* Provided information:

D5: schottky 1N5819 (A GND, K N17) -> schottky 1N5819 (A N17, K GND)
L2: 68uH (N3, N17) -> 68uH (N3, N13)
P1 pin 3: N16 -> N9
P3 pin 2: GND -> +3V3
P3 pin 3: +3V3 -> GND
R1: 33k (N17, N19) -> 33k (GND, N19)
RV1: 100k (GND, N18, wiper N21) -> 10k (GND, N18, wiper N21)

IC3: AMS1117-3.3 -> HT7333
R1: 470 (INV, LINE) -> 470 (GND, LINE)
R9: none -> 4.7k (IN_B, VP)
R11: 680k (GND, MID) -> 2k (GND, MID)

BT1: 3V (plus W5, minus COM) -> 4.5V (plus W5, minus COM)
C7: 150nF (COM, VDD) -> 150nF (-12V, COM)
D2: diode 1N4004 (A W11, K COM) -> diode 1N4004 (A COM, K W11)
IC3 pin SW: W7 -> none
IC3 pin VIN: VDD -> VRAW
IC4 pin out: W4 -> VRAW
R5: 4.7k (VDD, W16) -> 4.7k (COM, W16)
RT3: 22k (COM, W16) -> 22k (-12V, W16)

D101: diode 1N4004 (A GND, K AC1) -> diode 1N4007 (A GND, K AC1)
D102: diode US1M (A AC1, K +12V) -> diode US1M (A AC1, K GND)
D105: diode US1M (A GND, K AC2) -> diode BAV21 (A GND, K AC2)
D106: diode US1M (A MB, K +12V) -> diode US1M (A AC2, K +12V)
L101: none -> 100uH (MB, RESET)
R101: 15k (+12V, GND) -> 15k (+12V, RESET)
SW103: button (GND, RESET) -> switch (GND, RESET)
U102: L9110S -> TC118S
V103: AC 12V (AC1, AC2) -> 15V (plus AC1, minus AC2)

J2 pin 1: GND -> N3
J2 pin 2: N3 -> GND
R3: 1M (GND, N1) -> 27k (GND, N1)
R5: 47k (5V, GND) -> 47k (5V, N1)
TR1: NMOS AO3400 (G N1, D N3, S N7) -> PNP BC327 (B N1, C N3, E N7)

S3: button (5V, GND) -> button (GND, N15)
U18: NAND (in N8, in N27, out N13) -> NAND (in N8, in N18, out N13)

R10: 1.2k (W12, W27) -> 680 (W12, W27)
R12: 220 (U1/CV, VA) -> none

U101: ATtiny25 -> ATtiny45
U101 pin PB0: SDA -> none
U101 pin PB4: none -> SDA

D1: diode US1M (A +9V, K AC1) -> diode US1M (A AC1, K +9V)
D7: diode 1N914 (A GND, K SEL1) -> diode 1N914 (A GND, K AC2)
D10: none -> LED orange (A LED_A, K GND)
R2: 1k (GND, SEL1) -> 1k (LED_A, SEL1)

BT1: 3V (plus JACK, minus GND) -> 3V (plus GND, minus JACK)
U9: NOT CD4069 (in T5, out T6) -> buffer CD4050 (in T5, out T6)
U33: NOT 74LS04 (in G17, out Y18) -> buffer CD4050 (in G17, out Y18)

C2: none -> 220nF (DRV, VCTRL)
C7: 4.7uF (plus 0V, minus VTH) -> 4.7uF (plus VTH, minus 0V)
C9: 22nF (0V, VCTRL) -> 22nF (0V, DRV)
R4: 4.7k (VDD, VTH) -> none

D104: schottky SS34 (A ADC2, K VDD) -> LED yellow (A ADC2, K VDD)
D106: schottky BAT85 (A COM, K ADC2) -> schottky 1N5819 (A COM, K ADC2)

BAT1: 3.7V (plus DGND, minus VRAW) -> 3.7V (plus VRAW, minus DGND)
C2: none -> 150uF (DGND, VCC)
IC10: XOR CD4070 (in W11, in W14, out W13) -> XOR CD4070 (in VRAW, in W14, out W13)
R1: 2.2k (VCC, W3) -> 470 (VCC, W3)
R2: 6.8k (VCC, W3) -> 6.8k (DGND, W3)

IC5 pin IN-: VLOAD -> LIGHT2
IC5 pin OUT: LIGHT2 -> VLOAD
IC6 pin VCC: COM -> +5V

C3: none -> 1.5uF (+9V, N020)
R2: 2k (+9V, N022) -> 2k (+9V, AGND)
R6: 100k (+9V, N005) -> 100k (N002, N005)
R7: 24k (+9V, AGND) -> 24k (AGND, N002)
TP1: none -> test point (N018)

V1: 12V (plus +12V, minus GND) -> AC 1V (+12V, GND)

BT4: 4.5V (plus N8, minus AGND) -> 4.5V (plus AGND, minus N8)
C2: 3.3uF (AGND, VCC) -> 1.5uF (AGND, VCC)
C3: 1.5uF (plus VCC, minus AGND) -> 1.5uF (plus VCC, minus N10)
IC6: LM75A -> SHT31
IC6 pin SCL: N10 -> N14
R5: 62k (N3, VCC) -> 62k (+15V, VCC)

* The task: For the word "button", count the lines of the records that contain it and give only the number.

* Solution to the exercise: 2